- **To do**: Locate every line in the records that contains the string "numericTimeSignature", and copy each of those lines.

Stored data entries

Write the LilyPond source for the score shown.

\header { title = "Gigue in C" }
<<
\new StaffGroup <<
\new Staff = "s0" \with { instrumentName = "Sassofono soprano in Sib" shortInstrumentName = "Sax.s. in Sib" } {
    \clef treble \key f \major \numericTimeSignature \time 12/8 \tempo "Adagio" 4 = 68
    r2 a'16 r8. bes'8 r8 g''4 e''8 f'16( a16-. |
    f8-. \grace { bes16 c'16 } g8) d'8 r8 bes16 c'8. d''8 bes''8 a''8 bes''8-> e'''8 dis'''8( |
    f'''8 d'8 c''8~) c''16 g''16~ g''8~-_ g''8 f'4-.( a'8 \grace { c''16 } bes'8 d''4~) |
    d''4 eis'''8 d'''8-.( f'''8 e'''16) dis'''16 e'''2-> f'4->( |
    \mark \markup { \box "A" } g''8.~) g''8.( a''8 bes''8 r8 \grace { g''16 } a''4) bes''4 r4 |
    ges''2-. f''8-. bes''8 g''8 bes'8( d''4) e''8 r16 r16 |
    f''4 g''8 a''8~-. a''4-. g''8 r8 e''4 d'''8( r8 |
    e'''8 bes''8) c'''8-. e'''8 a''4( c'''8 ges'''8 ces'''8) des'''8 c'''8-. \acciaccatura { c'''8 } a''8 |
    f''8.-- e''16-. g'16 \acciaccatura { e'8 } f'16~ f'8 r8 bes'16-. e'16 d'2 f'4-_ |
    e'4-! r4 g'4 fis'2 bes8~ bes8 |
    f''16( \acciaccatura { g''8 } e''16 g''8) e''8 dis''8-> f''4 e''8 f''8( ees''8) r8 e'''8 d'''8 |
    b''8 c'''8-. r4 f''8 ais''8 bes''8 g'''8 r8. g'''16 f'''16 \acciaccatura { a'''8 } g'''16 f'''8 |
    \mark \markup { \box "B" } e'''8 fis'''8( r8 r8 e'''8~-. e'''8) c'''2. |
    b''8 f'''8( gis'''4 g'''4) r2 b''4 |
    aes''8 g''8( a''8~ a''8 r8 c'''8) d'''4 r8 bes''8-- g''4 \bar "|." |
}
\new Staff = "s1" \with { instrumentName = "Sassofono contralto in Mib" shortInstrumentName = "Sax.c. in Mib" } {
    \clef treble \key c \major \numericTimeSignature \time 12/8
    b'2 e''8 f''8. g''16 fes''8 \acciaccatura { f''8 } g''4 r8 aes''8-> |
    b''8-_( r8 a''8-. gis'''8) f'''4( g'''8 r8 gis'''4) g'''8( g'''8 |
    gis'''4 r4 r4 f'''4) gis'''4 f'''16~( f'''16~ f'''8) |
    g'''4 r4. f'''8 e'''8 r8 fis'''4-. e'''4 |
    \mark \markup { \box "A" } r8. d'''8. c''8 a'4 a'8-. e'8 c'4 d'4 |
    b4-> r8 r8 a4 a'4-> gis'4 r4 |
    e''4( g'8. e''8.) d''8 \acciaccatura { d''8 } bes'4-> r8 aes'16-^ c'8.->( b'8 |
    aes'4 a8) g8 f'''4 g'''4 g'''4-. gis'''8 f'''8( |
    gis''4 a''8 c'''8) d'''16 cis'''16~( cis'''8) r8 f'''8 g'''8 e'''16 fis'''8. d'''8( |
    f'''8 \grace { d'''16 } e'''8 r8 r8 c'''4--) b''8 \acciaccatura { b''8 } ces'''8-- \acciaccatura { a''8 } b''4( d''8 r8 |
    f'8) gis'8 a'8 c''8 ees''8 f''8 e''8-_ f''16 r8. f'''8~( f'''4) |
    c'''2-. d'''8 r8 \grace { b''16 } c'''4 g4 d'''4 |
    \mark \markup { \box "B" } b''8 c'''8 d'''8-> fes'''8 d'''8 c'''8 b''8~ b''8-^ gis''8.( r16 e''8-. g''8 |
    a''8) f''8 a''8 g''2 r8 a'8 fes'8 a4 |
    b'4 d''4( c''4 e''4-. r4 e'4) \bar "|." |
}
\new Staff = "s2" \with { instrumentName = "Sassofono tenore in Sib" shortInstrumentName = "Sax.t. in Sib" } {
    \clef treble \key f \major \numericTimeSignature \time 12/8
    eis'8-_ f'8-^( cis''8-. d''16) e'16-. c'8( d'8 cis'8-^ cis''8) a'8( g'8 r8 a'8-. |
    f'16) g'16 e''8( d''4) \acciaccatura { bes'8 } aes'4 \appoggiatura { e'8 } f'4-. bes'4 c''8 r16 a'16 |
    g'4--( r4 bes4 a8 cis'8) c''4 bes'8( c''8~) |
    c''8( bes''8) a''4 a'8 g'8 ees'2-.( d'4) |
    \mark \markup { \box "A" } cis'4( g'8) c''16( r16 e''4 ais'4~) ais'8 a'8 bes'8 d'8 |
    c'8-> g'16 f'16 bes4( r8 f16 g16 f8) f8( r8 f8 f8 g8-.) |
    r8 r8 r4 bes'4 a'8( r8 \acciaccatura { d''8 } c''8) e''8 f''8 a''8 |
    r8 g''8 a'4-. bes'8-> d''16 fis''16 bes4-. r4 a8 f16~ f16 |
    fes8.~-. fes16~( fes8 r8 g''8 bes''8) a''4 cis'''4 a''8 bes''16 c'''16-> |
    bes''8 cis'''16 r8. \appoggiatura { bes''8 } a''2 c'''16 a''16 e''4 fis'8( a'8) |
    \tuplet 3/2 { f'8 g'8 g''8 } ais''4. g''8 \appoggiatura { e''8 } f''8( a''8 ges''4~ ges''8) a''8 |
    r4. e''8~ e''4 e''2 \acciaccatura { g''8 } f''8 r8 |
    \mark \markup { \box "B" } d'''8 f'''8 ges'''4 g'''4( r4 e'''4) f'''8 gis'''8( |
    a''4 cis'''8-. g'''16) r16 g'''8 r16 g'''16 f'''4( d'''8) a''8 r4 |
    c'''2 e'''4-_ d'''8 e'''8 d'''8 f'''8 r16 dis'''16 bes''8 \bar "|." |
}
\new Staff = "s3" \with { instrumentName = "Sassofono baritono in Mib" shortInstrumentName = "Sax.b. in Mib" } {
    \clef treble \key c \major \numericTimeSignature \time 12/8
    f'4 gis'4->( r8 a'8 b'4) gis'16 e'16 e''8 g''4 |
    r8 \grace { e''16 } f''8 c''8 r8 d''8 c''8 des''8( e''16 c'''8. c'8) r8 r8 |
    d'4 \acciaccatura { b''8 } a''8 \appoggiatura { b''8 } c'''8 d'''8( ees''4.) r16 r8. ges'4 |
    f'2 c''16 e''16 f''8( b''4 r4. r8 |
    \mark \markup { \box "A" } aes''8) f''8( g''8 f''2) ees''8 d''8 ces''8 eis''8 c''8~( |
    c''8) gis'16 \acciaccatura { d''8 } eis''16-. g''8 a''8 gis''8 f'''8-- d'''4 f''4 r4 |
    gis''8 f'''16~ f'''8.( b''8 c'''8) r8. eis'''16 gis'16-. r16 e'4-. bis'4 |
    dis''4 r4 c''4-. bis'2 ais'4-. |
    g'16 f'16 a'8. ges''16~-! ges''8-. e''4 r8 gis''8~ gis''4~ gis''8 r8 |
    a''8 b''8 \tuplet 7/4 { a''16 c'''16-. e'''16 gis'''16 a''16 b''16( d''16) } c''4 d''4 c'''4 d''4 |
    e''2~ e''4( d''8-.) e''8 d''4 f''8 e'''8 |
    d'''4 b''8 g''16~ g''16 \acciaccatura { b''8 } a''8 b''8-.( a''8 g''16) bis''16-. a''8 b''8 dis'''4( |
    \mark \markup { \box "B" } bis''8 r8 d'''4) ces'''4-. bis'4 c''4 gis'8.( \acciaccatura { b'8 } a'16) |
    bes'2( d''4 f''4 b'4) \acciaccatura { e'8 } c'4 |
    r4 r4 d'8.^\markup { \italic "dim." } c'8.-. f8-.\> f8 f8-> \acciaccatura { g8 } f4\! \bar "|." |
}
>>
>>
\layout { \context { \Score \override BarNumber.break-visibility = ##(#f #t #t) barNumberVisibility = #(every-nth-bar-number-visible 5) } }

- **Full output**:
    \clef treble \key f \major \numericTimeSignature \time 12/8 \tempo "Adagio" 4 = 68
    \clef treble \key c \major \numericTimeSignature \time 12/8
    \clef treble \key f \major \numericTimeSignature \time 12/8
    \clef treble \key c \major \numericTimeSignature \time 12/8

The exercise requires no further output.